- _Work required_:
Report only the number of lines in the entries below that hold the word "DGND".

- _Source material_:

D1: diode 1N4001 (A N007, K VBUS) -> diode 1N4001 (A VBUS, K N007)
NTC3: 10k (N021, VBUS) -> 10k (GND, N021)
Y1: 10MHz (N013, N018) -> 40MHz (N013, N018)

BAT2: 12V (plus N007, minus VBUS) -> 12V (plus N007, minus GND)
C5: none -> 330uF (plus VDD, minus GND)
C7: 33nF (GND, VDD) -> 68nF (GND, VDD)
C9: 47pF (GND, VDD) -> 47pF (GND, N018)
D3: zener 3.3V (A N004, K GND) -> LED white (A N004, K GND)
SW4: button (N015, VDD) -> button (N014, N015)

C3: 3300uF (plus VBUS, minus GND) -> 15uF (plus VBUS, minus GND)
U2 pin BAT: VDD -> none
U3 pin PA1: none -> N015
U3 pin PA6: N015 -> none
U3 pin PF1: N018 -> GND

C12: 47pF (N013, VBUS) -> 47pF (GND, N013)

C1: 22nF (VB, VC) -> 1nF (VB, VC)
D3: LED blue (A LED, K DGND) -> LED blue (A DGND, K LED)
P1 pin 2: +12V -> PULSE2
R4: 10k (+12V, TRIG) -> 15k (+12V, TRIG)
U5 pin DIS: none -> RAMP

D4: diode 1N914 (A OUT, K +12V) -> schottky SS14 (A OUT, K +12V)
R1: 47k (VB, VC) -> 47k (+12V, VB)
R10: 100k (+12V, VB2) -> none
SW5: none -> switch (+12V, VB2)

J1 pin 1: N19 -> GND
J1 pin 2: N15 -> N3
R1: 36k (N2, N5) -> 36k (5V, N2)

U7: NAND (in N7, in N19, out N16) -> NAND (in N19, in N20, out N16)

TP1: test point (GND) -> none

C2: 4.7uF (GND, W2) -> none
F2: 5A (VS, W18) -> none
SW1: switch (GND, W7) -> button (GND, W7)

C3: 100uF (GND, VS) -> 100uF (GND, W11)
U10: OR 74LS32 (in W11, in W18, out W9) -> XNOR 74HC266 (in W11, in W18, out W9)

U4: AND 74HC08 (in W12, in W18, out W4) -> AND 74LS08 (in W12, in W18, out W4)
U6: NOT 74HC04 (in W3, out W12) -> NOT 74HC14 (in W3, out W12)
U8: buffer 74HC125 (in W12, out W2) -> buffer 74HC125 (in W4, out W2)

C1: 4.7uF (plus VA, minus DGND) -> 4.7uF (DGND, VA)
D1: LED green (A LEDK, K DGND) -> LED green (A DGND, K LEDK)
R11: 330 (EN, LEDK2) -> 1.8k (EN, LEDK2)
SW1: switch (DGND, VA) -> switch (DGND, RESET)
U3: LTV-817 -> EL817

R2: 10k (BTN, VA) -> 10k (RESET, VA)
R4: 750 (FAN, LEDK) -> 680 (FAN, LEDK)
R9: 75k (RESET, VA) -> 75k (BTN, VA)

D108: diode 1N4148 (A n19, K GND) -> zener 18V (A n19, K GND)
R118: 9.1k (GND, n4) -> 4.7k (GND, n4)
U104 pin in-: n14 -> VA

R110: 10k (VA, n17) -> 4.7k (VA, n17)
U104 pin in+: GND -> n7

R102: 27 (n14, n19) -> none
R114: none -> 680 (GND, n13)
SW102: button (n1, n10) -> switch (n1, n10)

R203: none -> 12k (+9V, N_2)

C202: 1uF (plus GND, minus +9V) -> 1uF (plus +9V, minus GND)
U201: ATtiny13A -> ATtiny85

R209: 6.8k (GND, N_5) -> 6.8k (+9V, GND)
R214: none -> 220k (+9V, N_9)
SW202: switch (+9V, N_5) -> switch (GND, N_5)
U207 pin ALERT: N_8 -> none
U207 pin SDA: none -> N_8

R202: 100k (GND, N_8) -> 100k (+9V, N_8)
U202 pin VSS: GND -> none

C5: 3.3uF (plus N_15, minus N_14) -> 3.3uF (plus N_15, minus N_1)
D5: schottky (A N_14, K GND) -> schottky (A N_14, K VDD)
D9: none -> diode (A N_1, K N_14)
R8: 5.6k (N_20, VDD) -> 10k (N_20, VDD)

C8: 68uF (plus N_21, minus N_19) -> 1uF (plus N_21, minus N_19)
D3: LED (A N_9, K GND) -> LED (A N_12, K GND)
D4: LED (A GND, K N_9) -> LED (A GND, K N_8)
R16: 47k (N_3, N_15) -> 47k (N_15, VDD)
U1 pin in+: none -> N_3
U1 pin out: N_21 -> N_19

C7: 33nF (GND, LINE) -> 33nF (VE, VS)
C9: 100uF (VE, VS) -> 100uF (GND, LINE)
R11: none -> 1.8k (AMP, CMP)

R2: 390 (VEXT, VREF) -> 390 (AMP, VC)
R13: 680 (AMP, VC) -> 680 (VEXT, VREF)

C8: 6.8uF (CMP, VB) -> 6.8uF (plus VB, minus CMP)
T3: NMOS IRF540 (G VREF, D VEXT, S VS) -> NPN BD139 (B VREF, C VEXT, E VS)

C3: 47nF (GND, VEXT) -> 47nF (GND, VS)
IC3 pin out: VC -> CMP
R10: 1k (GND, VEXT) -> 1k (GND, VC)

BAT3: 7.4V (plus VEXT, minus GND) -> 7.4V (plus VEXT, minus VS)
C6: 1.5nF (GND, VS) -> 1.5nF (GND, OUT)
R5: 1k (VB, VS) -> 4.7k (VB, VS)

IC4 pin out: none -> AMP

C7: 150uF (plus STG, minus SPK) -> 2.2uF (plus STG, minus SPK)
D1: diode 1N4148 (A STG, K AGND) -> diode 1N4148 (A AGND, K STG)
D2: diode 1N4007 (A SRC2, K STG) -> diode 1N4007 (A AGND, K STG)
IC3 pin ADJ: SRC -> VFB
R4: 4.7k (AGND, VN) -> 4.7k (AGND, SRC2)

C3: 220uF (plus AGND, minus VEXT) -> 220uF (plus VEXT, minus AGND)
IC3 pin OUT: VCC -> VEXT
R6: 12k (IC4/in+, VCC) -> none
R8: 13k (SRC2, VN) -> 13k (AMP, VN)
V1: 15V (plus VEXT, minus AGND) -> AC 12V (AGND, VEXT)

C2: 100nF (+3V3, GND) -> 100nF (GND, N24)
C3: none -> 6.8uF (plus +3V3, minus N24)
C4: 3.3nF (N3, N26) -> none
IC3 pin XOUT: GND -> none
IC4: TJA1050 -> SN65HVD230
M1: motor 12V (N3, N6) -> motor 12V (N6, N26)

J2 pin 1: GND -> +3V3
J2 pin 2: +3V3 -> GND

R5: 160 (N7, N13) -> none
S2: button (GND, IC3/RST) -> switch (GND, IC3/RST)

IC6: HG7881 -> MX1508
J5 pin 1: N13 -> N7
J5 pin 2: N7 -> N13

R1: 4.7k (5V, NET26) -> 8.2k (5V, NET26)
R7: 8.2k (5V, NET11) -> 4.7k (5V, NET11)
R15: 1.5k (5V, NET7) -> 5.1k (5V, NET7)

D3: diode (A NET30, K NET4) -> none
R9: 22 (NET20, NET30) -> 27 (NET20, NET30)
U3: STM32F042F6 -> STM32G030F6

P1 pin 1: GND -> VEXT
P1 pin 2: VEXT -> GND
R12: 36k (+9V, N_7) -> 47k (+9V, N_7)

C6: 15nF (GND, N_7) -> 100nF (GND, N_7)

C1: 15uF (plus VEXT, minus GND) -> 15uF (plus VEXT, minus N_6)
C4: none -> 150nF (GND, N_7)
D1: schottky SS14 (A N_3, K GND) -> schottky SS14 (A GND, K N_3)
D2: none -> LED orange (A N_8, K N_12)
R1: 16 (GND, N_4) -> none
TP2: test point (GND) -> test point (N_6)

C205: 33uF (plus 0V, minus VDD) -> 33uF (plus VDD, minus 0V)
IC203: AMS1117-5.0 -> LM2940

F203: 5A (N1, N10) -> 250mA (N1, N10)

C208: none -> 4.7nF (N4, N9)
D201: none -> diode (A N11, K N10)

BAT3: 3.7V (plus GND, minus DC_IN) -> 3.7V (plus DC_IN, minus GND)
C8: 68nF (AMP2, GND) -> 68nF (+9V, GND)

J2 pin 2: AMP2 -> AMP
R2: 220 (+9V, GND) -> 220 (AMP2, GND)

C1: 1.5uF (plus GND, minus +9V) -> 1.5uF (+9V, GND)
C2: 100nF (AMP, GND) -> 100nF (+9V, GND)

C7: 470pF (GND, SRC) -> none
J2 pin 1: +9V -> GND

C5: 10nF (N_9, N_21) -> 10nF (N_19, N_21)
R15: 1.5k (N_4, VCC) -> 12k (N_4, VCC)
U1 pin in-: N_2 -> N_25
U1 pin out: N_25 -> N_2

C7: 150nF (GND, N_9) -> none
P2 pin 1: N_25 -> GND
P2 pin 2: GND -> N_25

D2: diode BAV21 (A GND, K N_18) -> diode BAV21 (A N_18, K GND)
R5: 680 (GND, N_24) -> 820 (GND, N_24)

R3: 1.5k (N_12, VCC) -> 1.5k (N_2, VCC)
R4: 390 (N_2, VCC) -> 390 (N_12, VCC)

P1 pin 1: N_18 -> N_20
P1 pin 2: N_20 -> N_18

- _Final answer_:
4